**Task requirements**
Your answer must be an exact copy of the data, without any pictures.

**Information shown**

[Start of section]

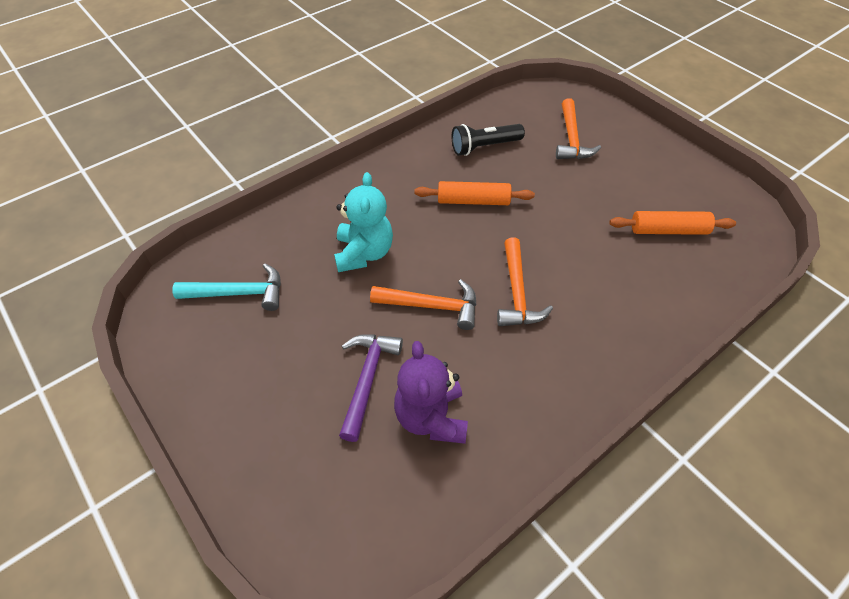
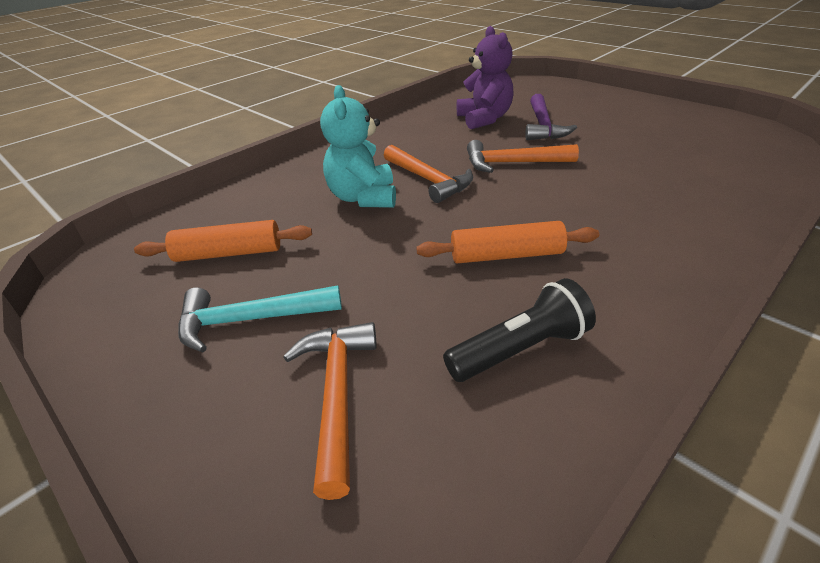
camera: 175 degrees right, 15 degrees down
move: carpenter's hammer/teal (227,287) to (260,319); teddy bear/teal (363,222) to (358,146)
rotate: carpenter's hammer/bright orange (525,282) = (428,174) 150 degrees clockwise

[End of section]

**Answer below**
camera: 175 degrees right, 15 degrees down
move: carpenter's hammer/teal (227,287) to (260,319); teddy bear/teal (363,222) to (358,146)
rotate: carpenter's hammer/bright orange (525,282) = (428,174) 150 degrees clockwise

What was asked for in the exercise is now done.